■ DATA SUPPLIED
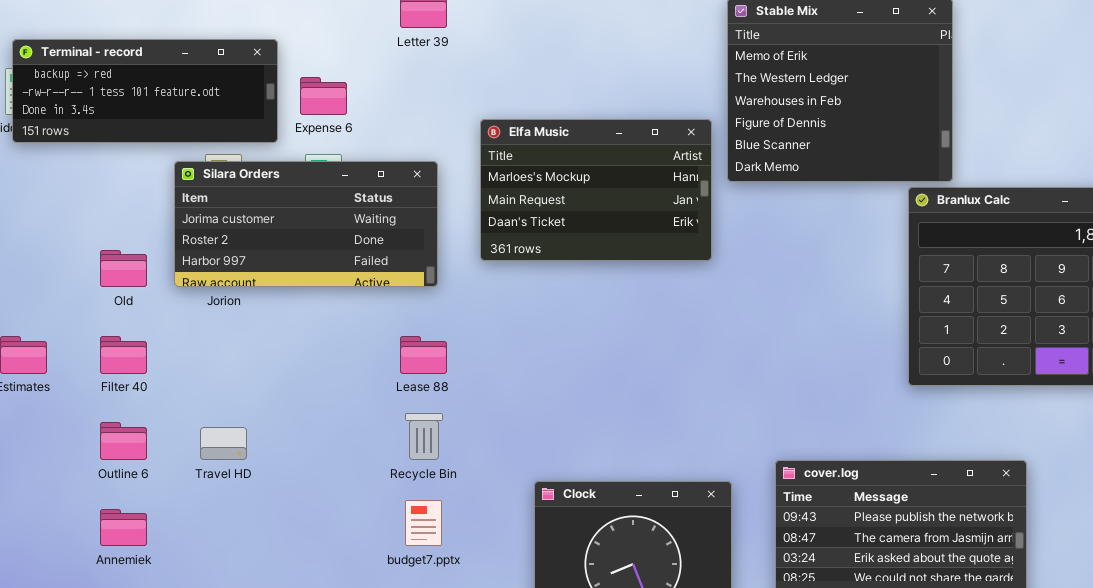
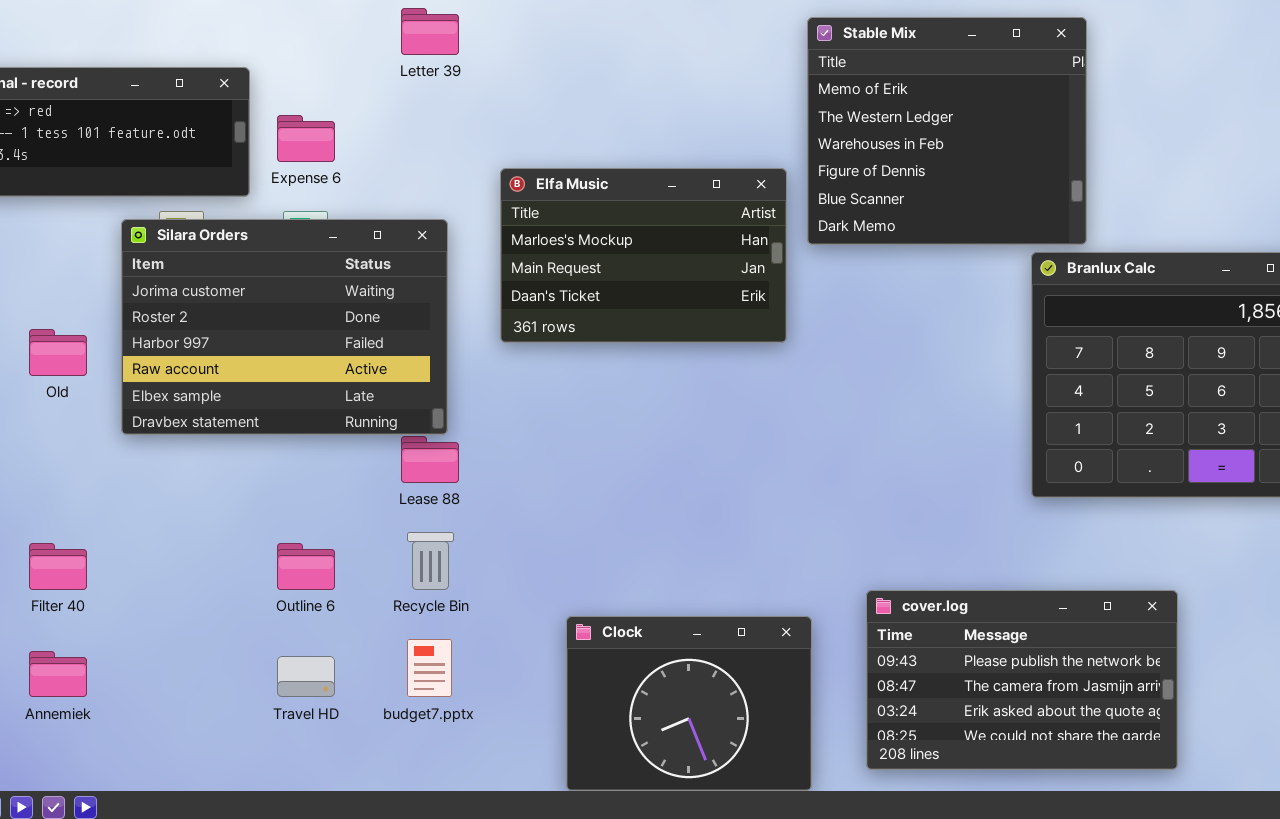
Silara Orders: [174,161,438,287] -> [121,219,448,435], resized
Filter 40: [100,336,147,374] -> [29,543,87,590], moved
Outline 6: [100,422,147,460] -> [277,543,335,590], moved
Travel HD: [200,427,247,460] -> [277,656,335,697], moved

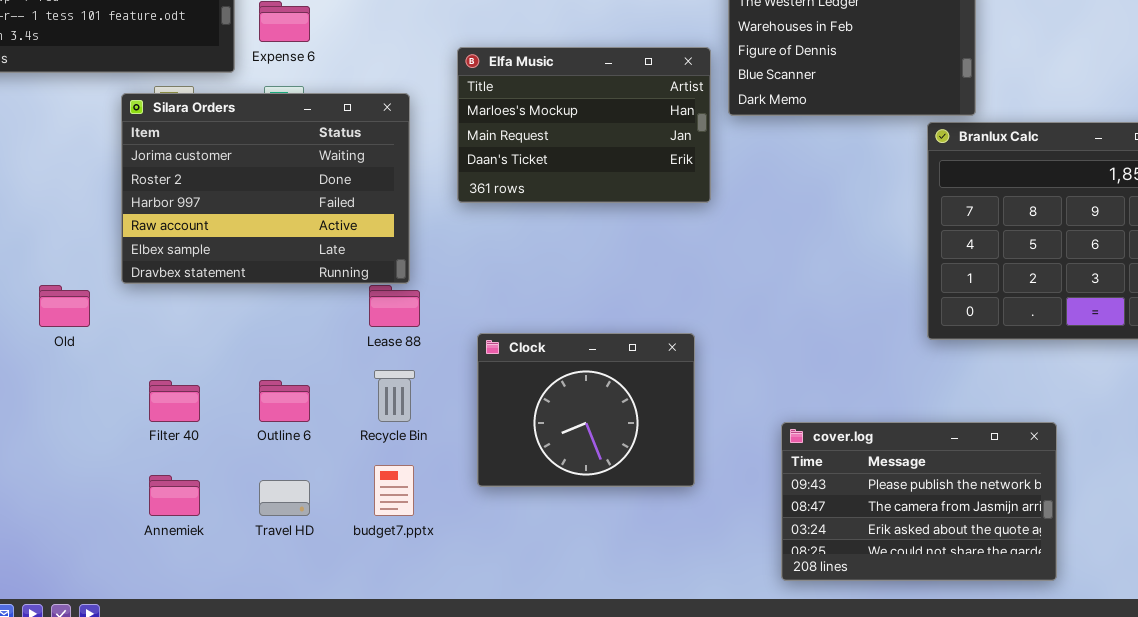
Old: [29,329,87,376] -> [39,285,90,327], moved
Filter 40: [29,543,87,590] -> [149,380,200,422], moved
Clock: [566,616,812,791] -> [477,333,695,487], moved
Annemiek: [29,651,87,697] -> [149,475,200,516], moved

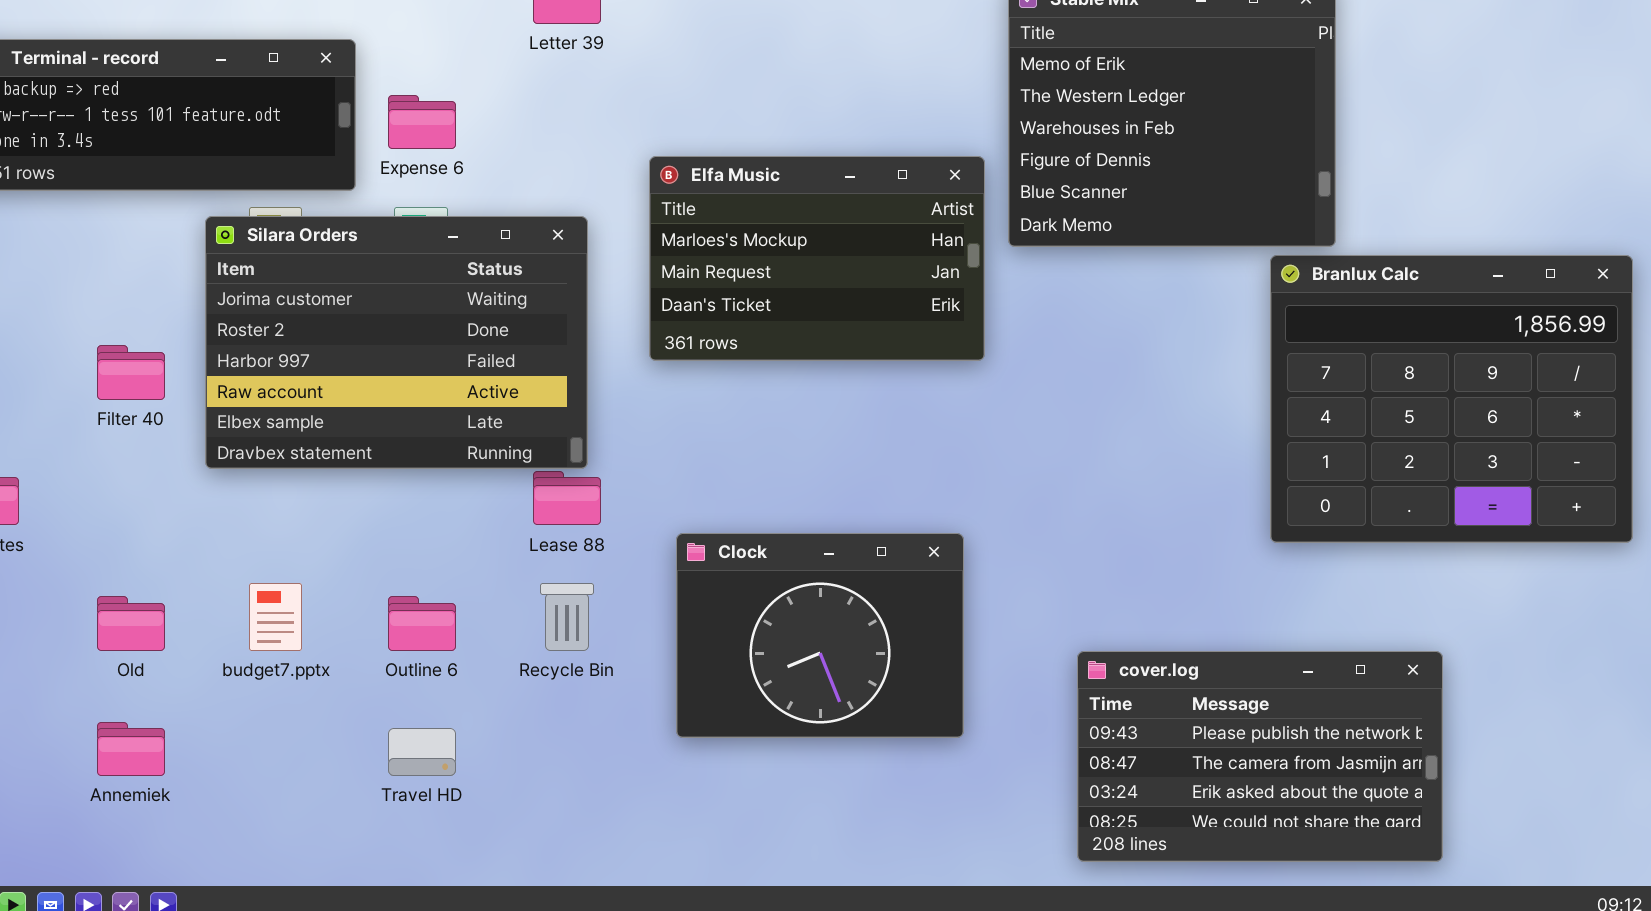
Old: [39,285,90,327] -> [97,596,165,651], moved
Filter 40: [149,380,200,422] -> [97,345,165,400], moved
budget7.pptx: [374,465,414,516] -> [249,583,302,651], moved
Annemiek: [149,475,200,516] -> [97,722,165,776], moved

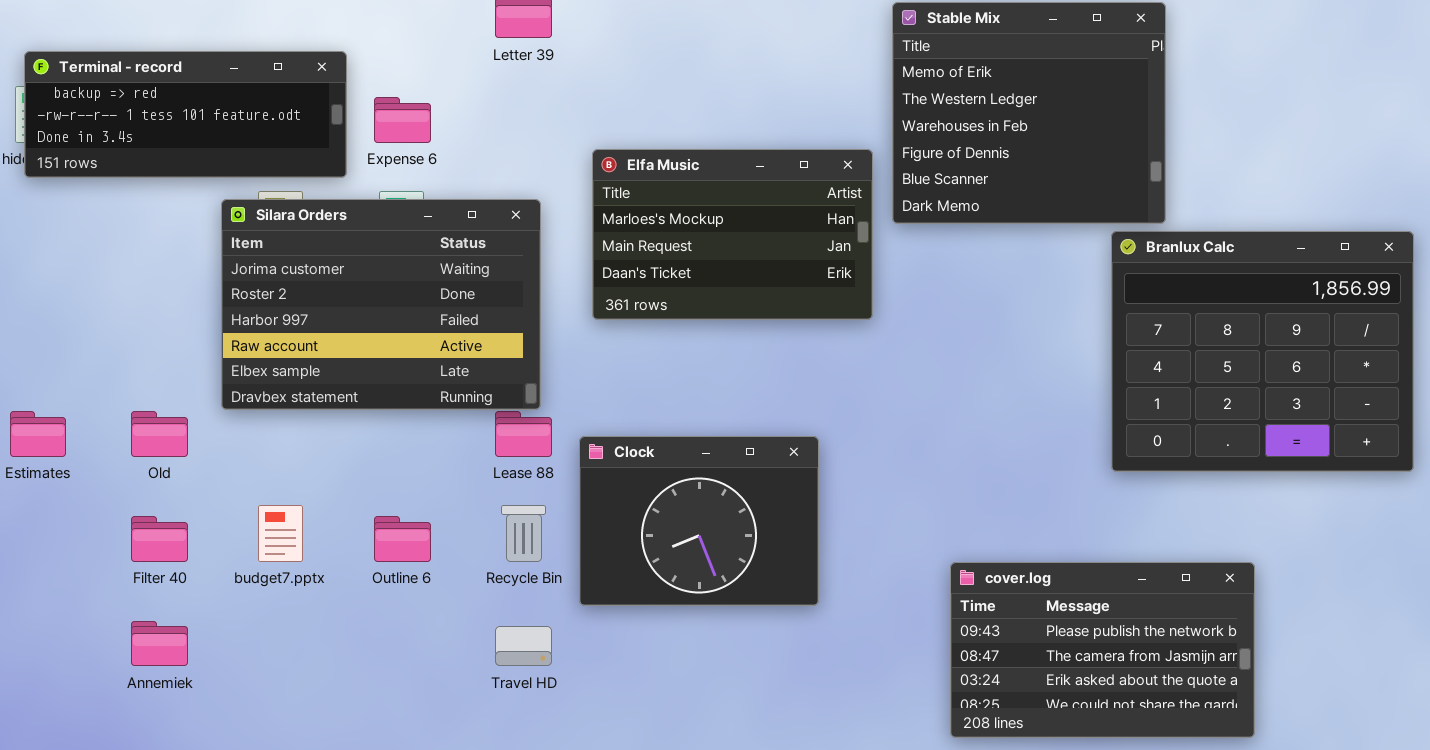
Filter 40: [97,345,165,400] -> [131,516,188,562], moved
Clock: [676,533,964,738] -> [579,436,819,606], moved
Old: [97,596,165,651] -> [131,411,188,457], moved
Travel HD: [388,728,456,776] -> [495,626,552,666], moved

■ TRY IT
For this step, transcribe all the material above exactly and drop the images.

■ FINISHED EXERCISE
Silara Orders: [174,161,438,287] -> [121,219,448,435], resized
Filter 40: [100,336,147,374] -> [29,543,87,590], moved
Outline 6: [100,422,147,460] -> [277,543,335,590], moved
Travel HD: [200,427,247,460] -> [277,656,335,697], moved

Old: [29,329,87,376] -> [39,285,90,327], moved
Filter 40: [29,543,87,590] -> [149,380,200,422], moved
Clock: [566,616,812,791] -> [477,333,695,487], moved
Annemiek: [29,651,87,697] -> [149,475,200,516], moved

Old: [39,285,90,327] -> [97,596,165,651], moved
Filter 40: [149,380,200,422] -> [97,345,165,400], moved
budget7.pptx: [374,465,414,516] -> [249,583,302,651], moved
Annemiek: [149,475,200,516] -> [97,722,165,776], moved

Filter 40: [97,345,165,400] -> [131,516,188,562], moved
Clock: [676,533,964,738] -> [579,436,819,606], moved
Old: [97,596,165,651] -> [131,411,188,457], moved
Travel HD: [388,728,456,776] -> [495,626,552,666], moved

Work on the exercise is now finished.